▶ _EXERCISE BRIEF_: Write out every line below that includes the word "orange".

▶ _INPUT_:
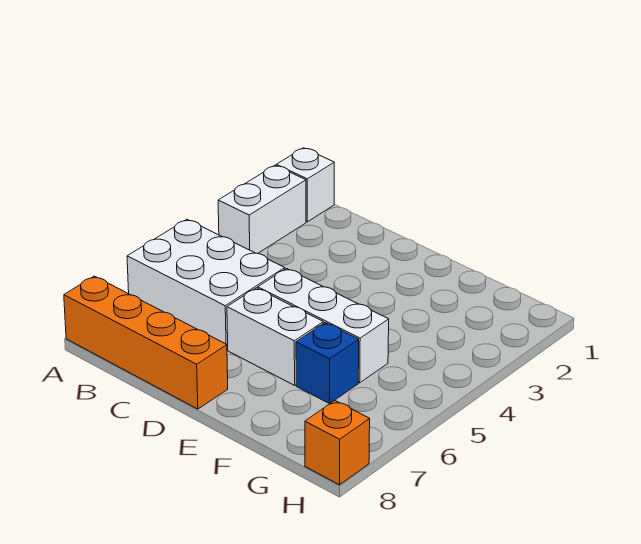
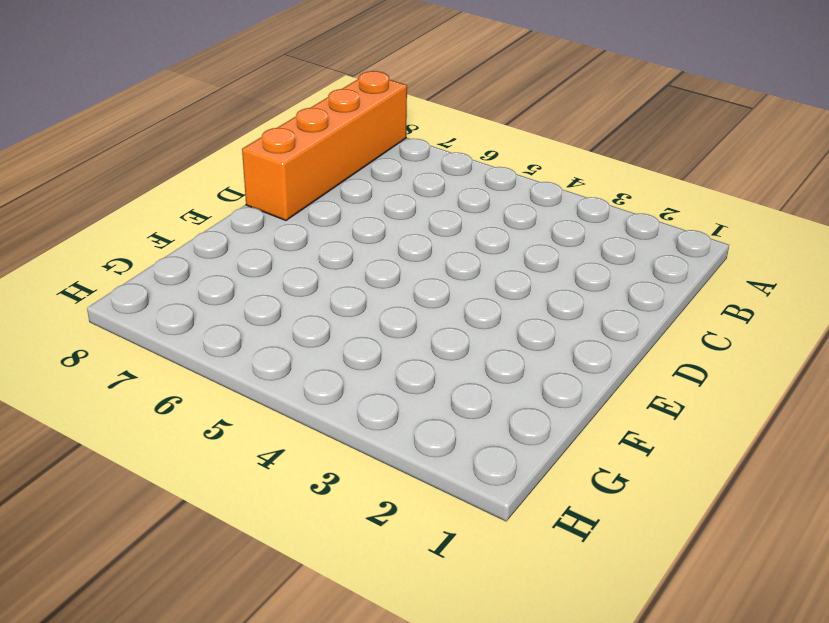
none -> white brick A1 level 1
none -> white brick A2:A3 level 1

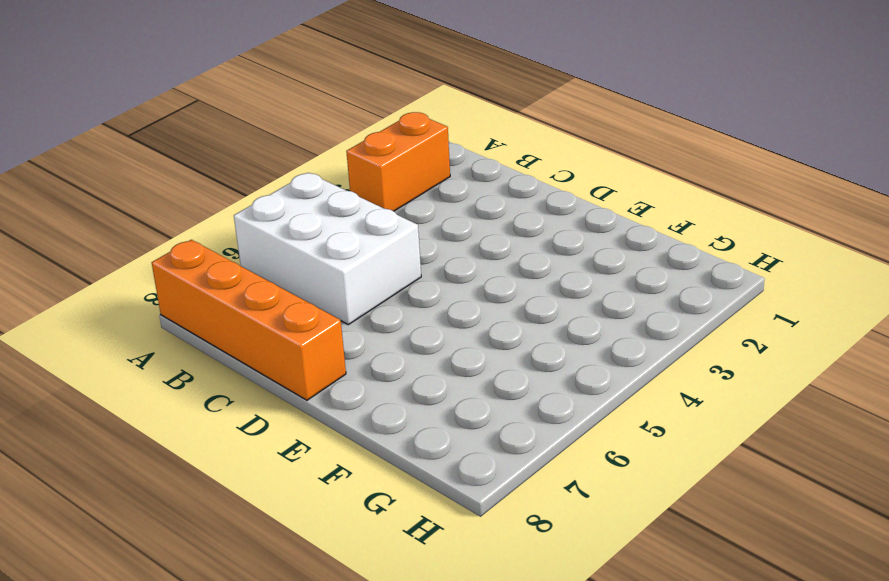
orange brick A2:A3 level 1 -> white brick A2:A3 level 1
none -> white brick A1 level 1
none -> white brick D5:F5 level 1

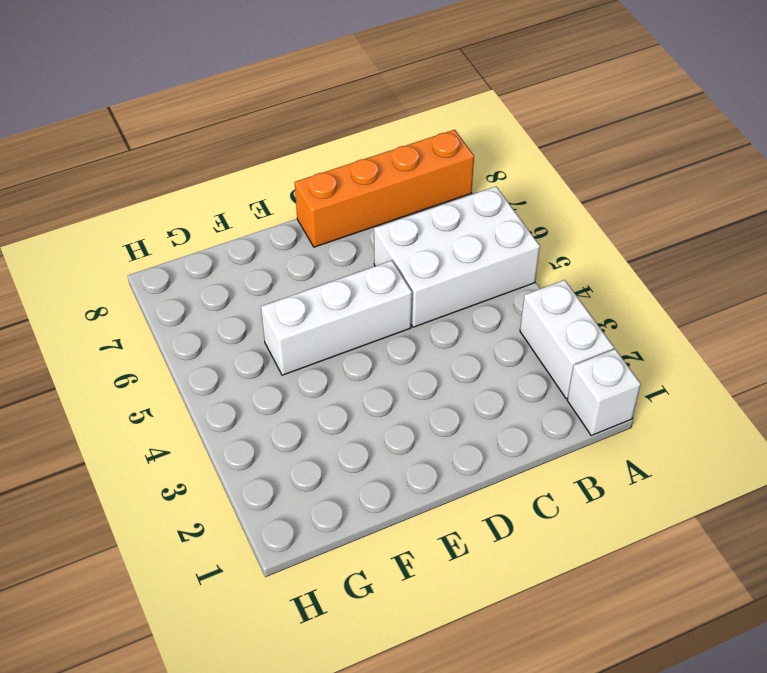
none -> white brick D6:E6 level 1
none -> blue brick F6 level 1

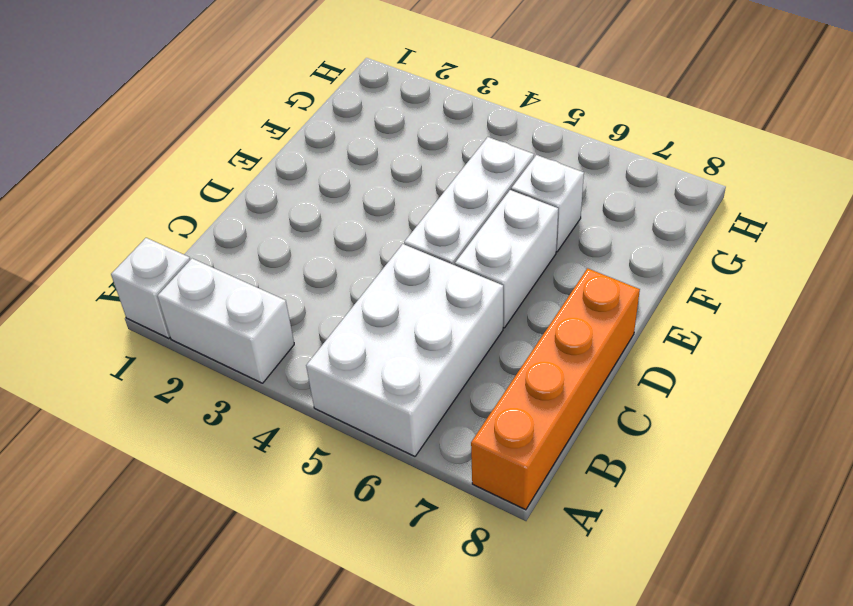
white brick F6 level 1 -> blue brick F6 level 1
none -> orange brick H8 level 1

▶ _SOLUTION FOR THIS EXERCISE_:
orange brick A2:A3 level 1 -> white brick A2:A3 level 1
none -> orange brick H8 level 1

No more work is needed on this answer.